YOUR TASK:
Exact copies of the lines below are the goal; any images in them are dropped.

Change detection outputs
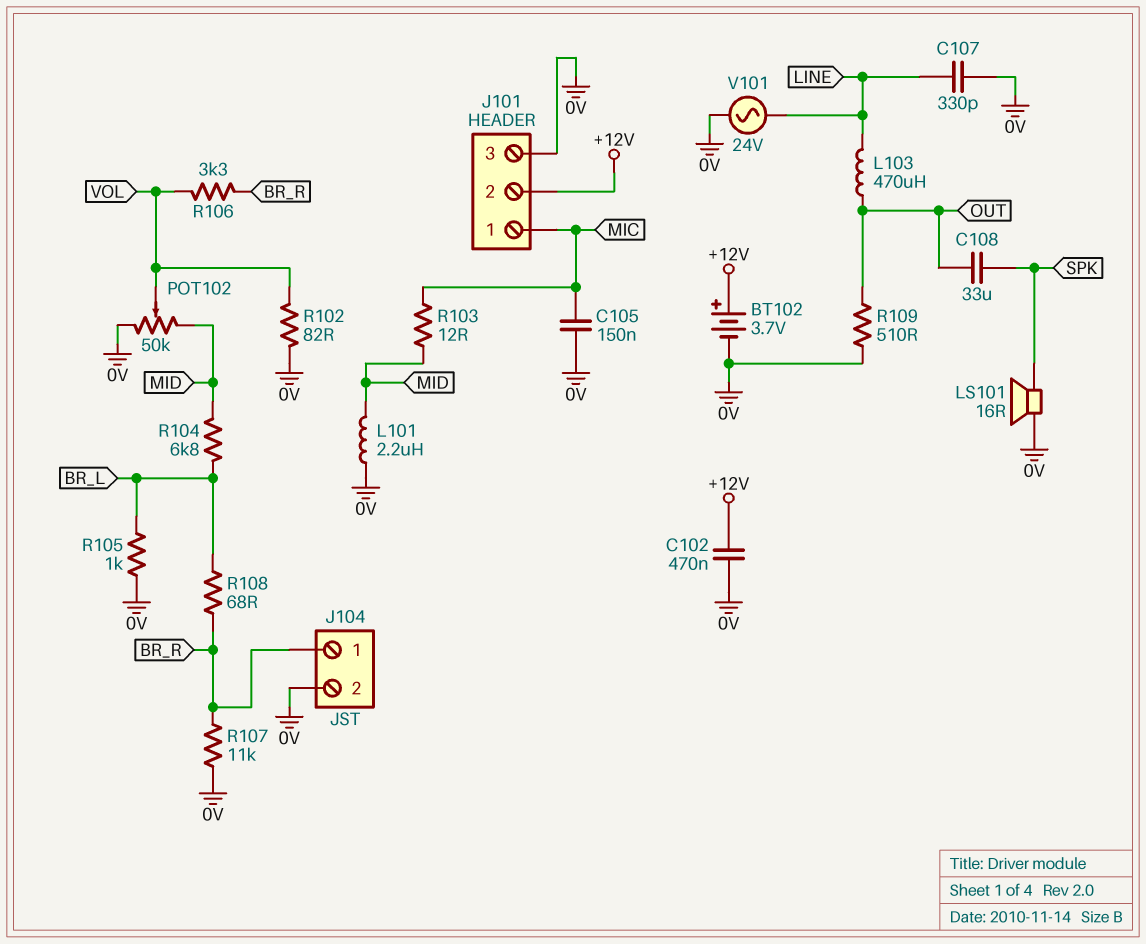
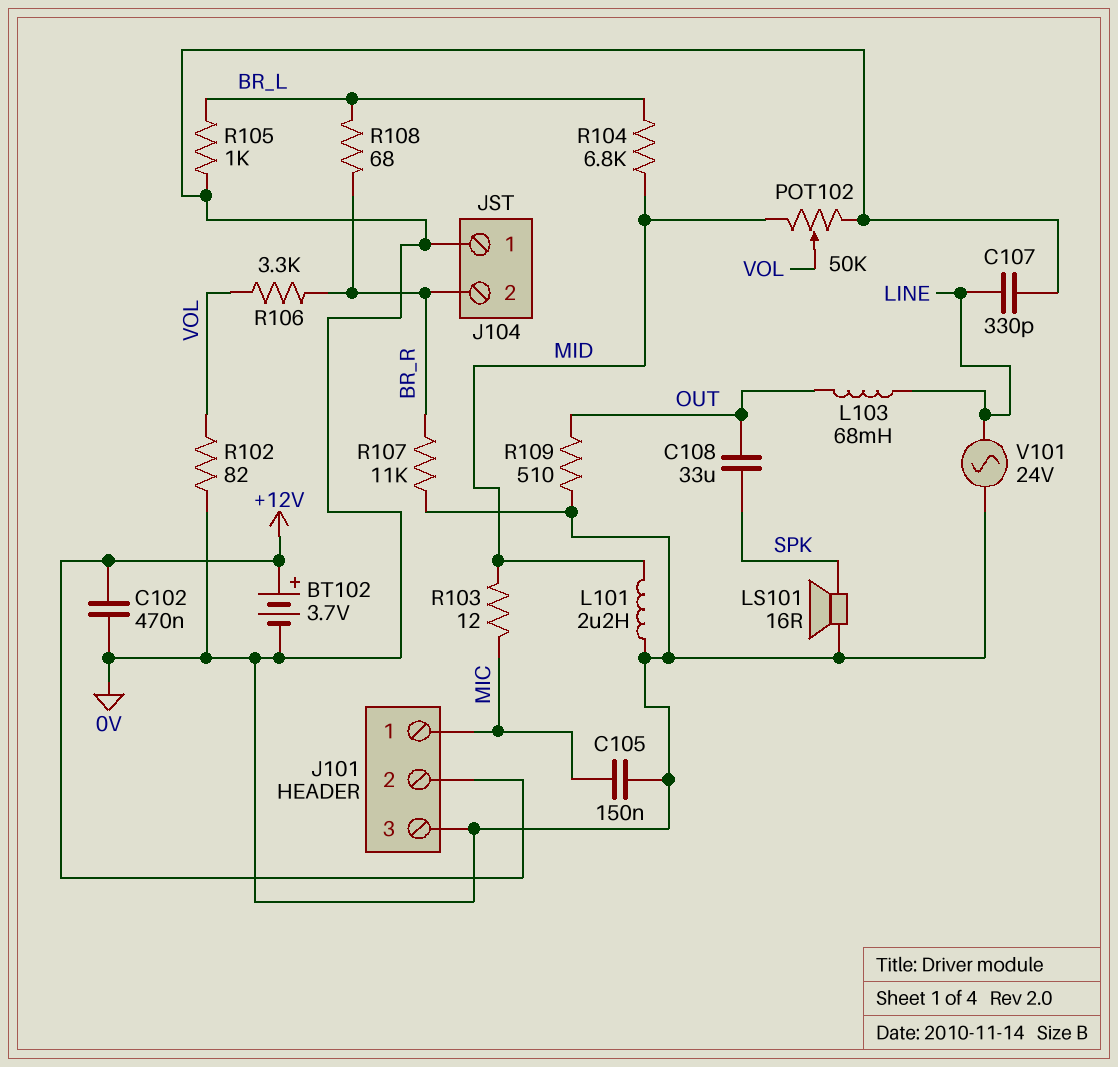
J104 pin 1: BR_R -> 0V
J104 pin 2: 0V -> BR_R
L103: 470uH (LINE, OUT) -> 68mH (LINE, OUT)

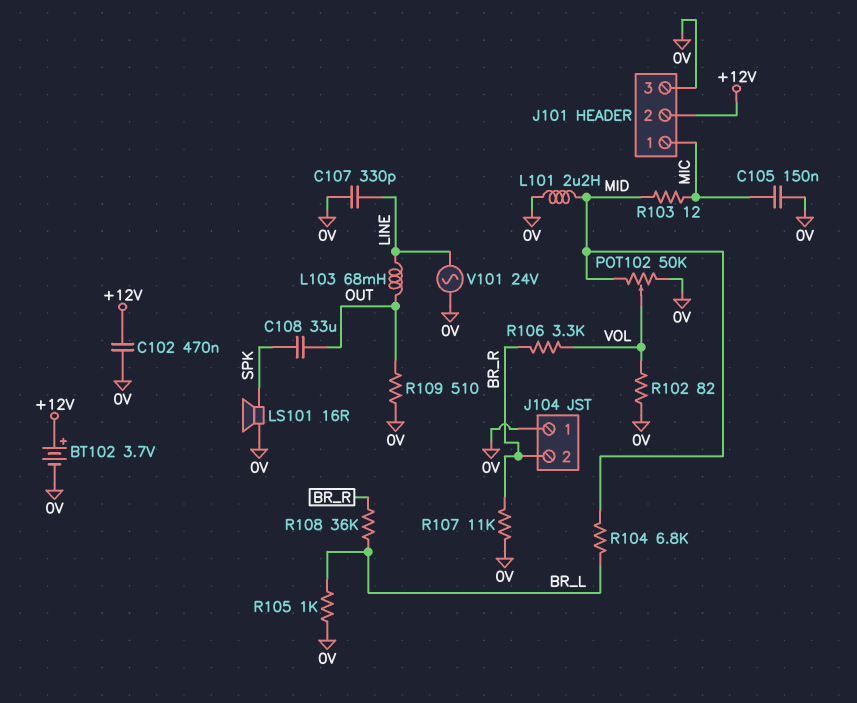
R108: 68 (BR_L, BR_R) -> 36k (BR_L, BR_R)

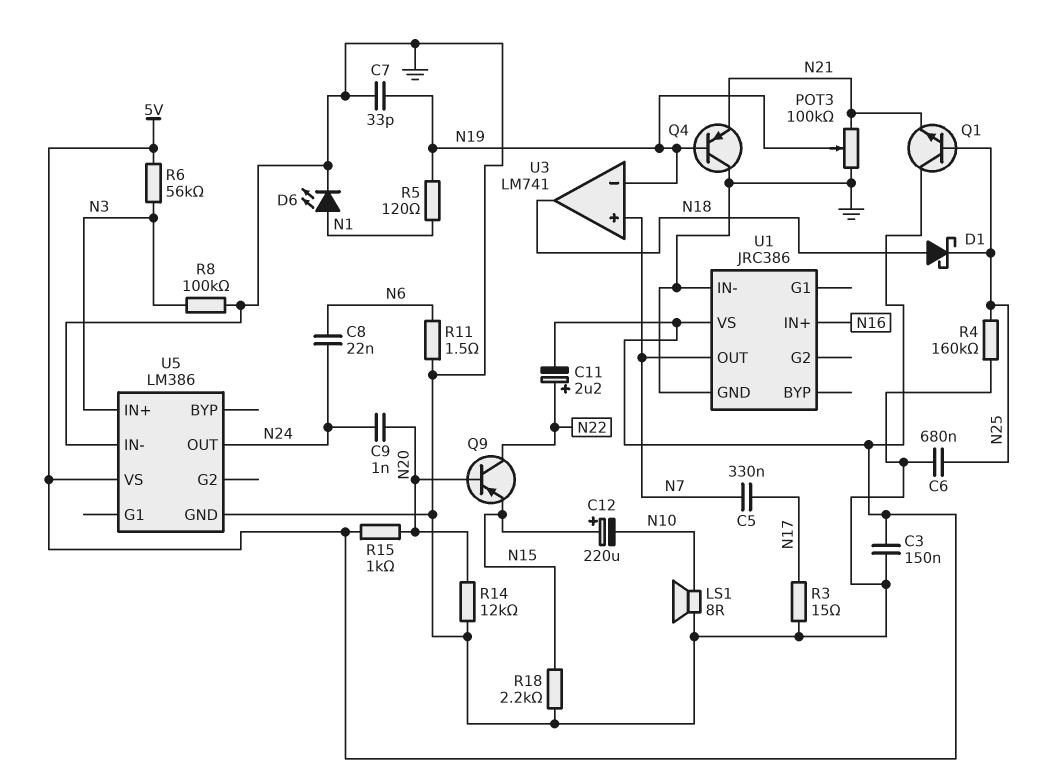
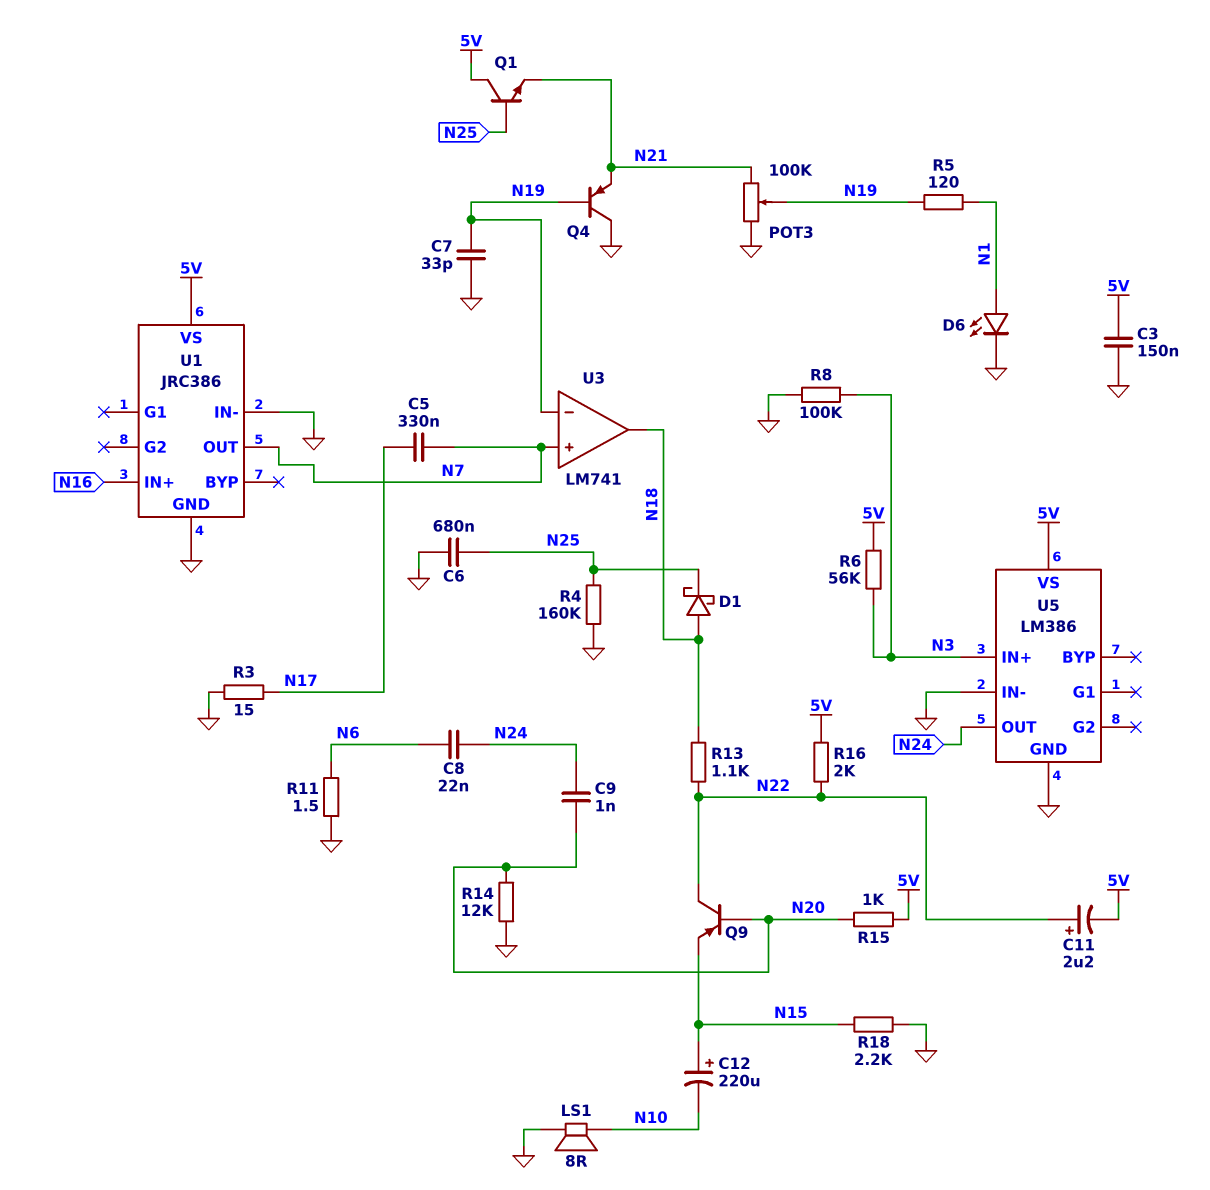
R13: none -> 1.1k (N18, N22)
R16: none -> 2k (5V, N22)

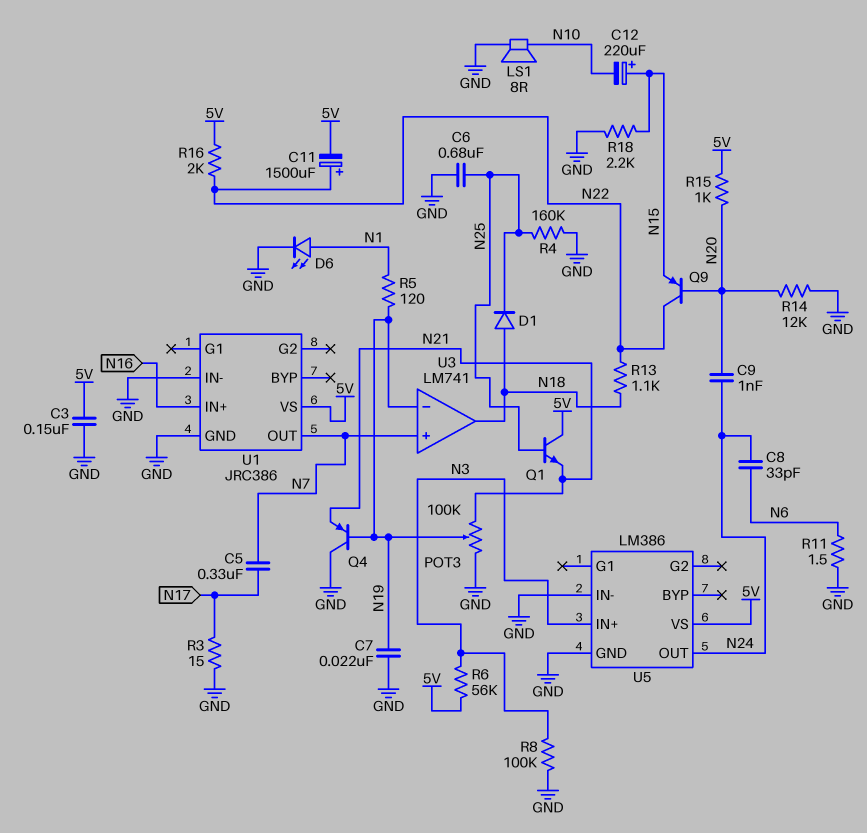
C7: 33pF (GND, N19) -> 22nF (GND, N19)
C8: 22nF (N6, N24) -> 33pF (N6, N24)
C11: 2.2uF (plus N22, minus 5V) -> 1500uF (plus N22, minus 5V)
D1: schottky (A N18, K N25) -> diode (A N18, K N25)

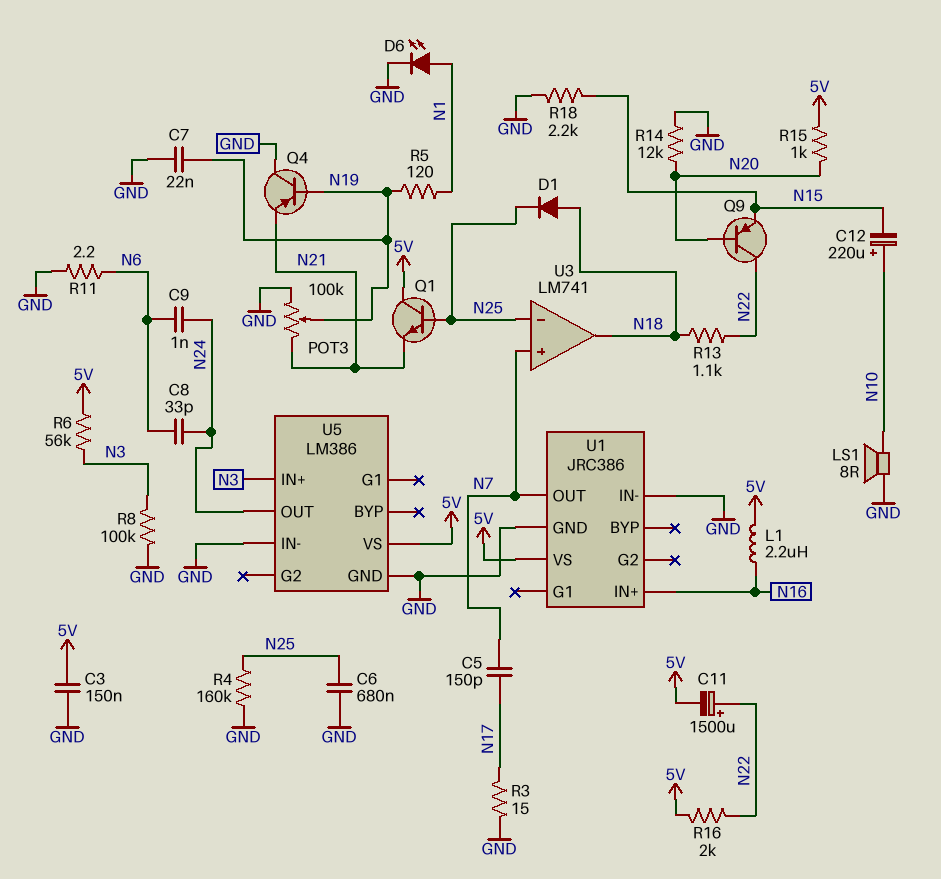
C5: 330nF (N7, N17) -> 150pF (N7, N17)
C9: 1nF (N20, N24) -> 1nF (N6, N24)
C12: 220uF (plus N15, minus N10) -> 220uF (plus N10, minus N15)
L1: none -> 2.2uH (5V, N16)
R11: 1.5 (GND, N6) -> 2.2 (GND, N6)
U3 pin in-: N19 -> N25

ANSWER BOX:
J104 pin 1: BR_R -> 0V
J104 pin 2: 0V -> BR_R
L103: 470uH (LINE, OUT) -> 68mH (LINE, OUT)

R108: 68 (BR_L, BR_R) -> 36k (BR_L, BR_R)

R13: none -> 1.1k (N18, N22)
R16: none -> 2k (5V, N22)

C7: 33pF (GND, N19) -> 22nF (GND, N19)
C8: 22nF (N6, N24) -> 33pF (N6, N24)
C11: 2.2uF (plus N22, minus 5V) -> 1500uF (plus N22, minus 5V)
D1: schottky (A N18, K N25) -> diode (A N18, K N25)

C5: 330nF (N7, N17) -> 150pF (N7, N17)
C9: 1nF (N20, N24) -> 1nF (N6, N24)
C12: 220uF (plus N15, minus N10) -> 220uF (plus N10, minus N15)
L1: none -> 2.2uH (5V, N16)
R11: 1.5 (GND, N6) -> 2.2 (GND, N6)
U3 pin in-: N19 -> N25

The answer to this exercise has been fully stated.